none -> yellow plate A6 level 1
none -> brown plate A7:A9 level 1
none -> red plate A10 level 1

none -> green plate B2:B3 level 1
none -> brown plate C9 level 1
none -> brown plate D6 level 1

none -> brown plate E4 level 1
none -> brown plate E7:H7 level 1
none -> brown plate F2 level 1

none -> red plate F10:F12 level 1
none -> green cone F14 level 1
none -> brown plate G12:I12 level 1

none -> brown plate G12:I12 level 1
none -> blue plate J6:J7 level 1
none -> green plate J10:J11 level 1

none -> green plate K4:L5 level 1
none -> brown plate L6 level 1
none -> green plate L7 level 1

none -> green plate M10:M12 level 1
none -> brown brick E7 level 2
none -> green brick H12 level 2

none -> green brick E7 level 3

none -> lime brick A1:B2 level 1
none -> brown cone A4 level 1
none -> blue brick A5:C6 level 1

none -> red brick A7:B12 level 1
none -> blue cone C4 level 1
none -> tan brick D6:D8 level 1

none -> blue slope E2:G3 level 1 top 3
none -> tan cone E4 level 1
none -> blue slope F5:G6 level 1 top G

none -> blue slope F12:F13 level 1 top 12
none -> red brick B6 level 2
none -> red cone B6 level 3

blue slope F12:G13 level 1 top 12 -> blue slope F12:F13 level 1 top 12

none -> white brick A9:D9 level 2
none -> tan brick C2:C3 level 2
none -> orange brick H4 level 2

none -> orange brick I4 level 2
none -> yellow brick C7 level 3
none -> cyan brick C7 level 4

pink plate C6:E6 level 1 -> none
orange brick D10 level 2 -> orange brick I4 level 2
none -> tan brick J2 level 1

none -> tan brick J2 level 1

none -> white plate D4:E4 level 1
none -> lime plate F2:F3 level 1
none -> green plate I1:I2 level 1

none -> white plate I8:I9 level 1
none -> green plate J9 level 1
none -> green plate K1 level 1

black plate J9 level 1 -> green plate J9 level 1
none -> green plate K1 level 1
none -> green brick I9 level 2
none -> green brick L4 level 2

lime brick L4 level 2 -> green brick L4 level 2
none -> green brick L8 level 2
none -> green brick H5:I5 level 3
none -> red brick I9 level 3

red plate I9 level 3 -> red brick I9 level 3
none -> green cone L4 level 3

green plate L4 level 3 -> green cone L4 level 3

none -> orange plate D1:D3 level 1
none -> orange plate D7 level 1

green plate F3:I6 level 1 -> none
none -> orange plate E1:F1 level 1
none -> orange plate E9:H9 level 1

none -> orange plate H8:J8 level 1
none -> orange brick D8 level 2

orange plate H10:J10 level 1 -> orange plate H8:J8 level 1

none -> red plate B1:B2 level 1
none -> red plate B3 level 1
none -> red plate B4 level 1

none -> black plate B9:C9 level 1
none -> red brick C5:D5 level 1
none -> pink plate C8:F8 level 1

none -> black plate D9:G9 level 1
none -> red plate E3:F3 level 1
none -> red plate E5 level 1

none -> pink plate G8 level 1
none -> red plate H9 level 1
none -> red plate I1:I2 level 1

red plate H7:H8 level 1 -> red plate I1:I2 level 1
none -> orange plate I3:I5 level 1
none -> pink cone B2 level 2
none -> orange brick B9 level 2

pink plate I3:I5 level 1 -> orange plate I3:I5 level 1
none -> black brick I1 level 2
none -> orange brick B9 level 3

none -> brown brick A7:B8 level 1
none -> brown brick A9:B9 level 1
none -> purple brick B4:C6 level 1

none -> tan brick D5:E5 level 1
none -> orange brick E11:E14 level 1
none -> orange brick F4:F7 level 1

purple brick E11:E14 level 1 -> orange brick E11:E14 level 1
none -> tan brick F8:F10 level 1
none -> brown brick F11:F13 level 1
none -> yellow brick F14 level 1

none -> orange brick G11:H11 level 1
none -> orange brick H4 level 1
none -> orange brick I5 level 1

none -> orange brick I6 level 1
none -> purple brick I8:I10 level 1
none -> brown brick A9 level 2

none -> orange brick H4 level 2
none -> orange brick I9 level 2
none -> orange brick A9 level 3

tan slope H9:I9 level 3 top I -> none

◇ ◇ ◇ ◇

* _Work to complete_: Using the records above, set down exactly the lines from the one with "none -> blue cone C4 level 1" through the one with "none -> purple brick B4:C6 level 1", inclusive, and nothing more.

* _Task output_:
none -> blue cone C4 level 1
none -> tan brick D6:D8 level 1

none -> blue slope E2:G3 level 1 top 3
none -> tan cone E4 level 1
none -> blue slope F5:G6 level 1 top G

none -> blue slope F12:F13 level 1 top 12
none -> red brick B6 level 2
none -> red cone B6 level 3

blue slope F12:G13 level 1 top 12 -> blue slope F12:F13 level 1 top 12

none -> white brick A9:D9 level 2
none -> tan brick C2:C3 level 2
none -> orange brick H4 level 2

none -> orange brick I4 level 2
none -> yellow brick C7 level 3
none -> cyan brick C7 level 4

pink plate C6:E6 level 1 -> none
orange brick D10 level 2 -> orange brick I4 level 2
none -> tan brick J2 level 1

none -> tan brick J2 level 1

none -> white plate D4:E4 level 1
none -> lime plate F2:F3 level 1
none -> green plate I1:I2 level 1

none -> white plate I8:I9 level 1
none -> green plate J9 level 1
none -> green plate K1 level 1

black plate J9 level 1 -> green plate J9 level 1
none -> green plate K1 level 1
none -> green brick I9 level 2
none -> green brick L4 level 2

lime brick L4 level 2 -> green brick L4 level 2
none -> green brick L8 level 2
none -> green brick H5:I5 level 3
none -> red brick I9 level 3

red plate I9 level 3 -> red brick I9 level 3
none -> green cone L4 level 3

green plate L4 level 3 -> green cone L4 level 3

none -> orange plate D1:D3 level 1
none -> orange plate D7 level 1

green plate F3:I6 level 1 -> none
none -> orange plate E1:F1 level 1
none -> orange plate E9:H9 level 1

none -> orange plate H8:J8 level 1
none -> orange brick D8 level 2

orange plate H10:J10 level 1 -> orange plate H8:J8 level 1

none -> red plate B1:B2 level 1
none -> red plate B3 level 1
none -> red plate B4 level 1

none -> black plate B9:C9 level 1
none -> red brick C5:D5 level 1
none -> pink plate C8:F8 level 1

none -> black plate D9:G9 level 1
none -> red plate E3:F3 level 1
none -> red plate E5 level 1

none -> pink plate G8 level 1
none -> red plate H9 level 1
none -> red plate I1:I2 level 1

red plate H7:H8 level 1 -> red plate I1:I2 level 1
none -> orange plate I3:I5 level 1
none -> pink cone B2 level 2
none -> orange brick B9 level 2

pink plate I3:I5 level 1 -> orange plate I3:I5 level 1
none -> black brick I1 level 2
none -> orange brick B9 level 3

none -> brown brick A7:B8 level 1
none -> brown brick A9:B9 level 1
none -> purple brick B4:C6 level 1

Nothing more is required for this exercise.